• _EXERCISE AIM_:
Please report every line in the material below where the word "Error" is found.

+++ SOURCE MATERIAL

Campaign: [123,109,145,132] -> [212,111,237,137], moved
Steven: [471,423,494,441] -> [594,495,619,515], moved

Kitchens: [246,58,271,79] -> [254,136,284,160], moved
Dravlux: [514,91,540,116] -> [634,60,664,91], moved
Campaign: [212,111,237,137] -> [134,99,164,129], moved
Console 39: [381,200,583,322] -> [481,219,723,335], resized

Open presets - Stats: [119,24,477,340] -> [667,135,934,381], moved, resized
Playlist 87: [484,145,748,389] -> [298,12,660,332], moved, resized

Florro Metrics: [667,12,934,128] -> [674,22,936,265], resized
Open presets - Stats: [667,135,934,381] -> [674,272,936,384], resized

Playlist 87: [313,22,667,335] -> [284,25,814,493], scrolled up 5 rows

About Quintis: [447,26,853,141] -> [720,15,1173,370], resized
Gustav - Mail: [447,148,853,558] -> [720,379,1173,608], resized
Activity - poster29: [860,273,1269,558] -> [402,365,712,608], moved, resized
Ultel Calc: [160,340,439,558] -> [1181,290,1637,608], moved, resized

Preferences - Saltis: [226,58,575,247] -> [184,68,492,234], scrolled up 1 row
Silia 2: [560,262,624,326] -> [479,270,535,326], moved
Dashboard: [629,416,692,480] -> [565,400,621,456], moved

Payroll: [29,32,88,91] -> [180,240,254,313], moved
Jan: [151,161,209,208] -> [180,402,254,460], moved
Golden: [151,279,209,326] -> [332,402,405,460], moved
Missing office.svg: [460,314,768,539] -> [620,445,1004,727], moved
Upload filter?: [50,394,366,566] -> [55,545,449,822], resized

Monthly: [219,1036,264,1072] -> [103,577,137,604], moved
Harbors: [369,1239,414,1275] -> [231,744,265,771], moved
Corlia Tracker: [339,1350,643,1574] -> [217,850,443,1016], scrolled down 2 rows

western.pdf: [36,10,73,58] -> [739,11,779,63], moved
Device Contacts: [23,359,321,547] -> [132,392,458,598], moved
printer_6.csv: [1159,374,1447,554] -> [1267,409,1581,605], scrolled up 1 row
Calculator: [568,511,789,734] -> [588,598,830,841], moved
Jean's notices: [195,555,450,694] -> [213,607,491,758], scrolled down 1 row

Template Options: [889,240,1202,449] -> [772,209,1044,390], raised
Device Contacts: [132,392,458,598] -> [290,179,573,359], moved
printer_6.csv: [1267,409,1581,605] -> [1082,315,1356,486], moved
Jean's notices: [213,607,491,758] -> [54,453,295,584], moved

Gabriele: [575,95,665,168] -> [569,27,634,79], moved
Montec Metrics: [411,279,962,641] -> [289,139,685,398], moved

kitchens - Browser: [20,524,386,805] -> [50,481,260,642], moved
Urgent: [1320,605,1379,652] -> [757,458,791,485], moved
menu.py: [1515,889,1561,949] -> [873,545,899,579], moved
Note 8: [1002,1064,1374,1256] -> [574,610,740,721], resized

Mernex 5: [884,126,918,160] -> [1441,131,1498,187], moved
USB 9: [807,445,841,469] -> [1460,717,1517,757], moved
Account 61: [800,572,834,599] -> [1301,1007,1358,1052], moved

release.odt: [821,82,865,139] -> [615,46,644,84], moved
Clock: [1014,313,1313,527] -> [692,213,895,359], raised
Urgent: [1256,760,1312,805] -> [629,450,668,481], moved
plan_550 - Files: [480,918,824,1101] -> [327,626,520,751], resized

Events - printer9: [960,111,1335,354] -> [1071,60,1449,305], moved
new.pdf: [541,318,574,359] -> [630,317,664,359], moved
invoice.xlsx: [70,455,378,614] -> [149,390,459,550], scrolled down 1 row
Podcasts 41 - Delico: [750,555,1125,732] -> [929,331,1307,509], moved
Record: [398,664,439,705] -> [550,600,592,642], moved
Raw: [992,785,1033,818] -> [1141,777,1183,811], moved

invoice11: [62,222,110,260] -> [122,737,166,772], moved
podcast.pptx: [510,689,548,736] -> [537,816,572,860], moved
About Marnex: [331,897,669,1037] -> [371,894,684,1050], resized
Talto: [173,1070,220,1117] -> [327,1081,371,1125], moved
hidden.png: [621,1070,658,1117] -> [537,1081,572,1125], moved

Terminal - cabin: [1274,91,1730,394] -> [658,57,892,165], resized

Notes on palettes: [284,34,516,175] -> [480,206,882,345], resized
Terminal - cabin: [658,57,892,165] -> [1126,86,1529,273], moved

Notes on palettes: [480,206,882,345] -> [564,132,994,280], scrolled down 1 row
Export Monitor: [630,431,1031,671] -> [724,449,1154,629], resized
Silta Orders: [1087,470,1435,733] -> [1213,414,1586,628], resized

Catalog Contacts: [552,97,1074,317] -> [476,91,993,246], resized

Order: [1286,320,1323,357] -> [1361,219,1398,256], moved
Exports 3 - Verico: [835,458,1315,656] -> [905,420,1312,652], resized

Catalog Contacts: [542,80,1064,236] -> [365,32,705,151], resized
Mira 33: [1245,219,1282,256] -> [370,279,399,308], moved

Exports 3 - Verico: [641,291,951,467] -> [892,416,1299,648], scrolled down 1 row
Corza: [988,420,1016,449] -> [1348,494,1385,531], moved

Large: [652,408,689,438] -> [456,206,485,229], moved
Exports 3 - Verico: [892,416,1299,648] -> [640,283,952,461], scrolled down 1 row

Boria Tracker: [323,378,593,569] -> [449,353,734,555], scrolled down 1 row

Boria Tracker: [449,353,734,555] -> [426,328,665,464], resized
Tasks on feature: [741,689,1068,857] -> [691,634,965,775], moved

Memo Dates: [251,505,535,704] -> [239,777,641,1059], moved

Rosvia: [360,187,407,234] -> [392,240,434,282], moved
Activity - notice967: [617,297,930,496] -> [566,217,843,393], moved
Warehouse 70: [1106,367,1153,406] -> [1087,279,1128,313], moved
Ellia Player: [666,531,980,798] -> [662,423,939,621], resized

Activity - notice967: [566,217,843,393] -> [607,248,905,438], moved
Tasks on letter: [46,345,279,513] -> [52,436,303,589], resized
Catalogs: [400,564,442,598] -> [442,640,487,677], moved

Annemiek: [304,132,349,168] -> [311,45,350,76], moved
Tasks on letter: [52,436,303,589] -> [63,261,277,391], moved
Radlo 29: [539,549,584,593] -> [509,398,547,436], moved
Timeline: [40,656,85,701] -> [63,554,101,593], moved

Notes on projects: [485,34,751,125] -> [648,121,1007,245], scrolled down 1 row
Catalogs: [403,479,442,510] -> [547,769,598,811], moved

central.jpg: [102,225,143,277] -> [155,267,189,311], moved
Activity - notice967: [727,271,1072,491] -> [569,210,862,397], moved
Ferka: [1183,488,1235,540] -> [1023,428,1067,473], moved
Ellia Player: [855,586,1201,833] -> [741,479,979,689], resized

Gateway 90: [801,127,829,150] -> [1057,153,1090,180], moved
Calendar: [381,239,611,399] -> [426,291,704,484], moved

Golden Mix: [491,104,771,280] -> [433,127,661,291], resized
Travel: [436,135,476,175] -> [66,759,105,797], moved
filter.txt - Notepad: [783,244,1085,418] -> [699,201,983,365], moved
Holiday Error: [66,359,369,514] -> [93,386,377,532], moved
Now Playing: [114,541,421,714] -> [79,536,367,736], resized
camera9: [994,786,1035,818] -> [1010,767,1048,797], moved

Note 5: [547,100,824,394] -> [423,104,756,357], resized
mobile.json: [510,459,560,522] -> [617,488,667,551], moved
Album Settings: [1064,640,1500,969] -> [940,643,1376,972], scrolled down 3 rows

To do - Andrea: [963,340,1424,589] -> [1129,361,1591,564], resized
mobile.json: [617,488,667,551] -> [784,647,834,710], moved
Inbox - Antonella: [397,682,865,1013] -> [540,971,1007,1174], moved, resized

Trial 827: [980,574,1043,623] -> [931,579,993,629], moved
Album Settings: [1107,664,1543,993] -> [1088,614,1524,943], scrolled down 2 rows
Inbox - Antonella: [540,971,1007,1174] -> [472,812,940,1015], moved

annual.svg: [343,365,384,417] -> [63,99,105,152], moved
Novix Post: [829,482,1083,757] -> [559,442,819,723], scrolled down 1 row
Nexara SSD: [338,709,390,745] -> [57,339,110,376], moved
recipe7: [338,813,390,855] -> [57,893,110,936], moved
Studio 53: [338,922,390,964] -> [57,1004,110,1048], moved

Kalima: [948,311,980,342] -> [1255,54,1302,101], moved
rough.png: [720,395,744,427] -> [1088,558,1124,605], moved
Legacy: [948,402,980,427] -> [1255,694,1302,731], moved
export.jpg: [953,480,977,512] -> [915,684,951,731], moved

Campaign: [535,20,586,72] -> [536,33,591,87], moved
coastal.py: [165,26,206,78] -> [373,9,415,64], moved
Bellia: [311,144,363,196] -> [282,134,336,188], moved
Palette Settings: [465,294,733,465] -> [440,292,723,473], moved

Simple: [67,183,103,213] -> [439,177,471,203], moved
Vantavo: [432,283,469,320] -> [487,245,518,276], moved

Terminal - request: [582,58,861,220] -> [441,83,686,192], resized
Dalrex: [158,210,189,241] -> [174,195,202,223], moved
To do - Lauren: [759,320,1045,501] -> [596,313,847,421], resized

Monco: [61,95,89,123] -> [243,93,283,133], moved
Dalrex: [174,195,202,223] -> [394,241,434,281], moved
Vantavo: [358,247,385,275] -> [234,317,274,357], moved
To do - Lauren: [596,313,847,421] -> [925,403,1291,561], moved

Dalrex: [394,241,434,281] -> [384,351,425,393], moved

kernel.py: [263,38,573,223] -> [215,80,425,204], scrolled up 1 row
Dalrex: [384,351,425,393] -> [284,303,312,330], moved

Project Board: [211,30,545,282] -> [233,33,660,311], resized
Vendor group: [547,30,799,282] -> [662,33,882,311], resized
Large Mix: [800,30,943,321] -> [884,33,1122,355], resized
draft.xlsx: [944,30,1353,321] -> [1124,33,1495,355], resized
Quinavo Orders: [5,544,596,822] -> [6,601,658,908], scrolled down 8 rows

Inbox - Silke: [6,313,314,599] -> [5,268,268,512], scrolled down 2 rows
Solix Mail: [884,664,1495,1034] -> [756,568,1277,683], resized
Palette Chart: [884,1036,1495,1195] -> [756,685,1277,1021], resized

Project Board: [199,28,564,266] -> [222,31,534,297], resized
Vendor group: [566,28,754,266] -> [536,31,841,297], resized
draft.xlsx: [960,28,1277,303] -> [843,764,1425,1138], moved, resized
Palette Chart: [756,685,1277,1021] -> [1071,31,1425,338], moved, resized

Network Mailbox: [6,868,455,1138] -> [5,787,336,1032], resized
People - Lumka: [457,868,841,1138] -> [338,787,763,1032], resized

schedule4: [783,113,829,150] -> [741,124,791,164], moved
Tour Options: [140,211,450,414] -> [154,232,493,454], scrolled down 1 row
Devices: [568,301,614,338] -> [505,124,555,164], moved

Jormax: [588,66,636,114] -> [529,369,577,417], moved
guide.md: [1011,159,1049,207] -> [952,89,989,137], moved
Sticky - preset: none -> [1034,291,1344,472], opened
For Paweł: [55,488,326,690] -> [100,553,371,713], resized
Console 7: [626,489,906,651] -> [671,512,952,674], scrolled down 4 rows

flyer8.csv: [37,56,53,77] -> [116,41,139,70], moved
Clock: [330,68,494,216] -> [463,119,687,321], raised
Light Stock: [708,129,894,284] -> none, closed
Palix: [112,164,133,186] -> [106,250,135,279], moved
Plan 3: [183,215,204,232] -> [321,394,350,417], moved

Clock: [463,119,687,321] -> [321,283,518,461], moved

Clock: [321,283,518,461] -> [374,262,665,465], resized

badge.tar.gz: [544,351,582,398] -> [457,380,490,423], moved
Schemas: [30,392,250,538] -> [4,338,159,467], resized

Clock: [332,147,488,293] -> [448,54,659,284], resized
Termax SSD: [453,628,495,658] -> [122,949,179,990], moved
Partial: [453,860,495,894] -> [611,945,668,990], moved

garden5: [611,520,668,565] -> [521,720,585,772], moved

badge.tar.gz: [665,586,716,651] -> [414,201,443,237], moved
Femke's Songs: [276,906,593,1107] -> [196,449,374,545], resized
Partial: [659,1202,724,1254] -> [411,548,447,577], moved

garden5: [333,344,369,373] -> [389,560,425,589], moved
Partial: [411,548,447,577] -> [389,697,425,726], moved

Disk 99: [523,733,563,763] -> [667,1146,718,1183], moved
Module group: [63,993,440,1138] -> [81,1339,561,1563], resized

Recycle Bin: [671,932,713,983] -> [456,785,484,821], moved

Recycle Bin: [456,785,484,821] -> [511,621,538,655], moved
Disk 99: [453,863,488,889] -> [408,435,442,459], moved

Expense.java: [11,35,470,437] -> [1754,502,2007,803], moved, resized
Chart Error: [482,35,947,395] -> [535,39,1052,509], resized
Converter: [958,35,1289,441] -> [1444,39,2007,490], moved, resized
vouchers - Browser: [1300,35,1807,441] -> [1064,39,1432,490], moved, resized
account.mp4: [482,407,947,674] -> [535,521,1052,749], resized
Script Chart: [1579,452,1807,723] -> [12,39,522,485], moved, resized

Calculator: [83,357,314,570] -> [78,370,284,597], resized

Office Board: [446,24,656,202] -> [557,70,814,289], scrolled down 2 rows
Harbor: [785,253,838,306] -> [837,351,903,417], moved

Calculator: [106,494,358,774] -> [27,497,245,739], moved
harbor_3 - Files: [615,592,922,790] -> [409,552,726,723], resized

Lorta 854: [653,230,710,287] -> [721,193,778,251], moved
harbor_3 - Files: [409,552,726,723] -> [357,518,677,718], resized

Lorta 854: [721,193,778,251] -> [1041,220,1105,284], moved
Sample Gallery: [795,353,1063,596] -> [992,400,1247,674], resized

++++++

• _THE COMPLETED TASK_:
Holiday Error: [66,359,369,514] -> [93,386,377,532], moved
Chart Error: [482,35,947,395] -> [535,39,1052,509], resized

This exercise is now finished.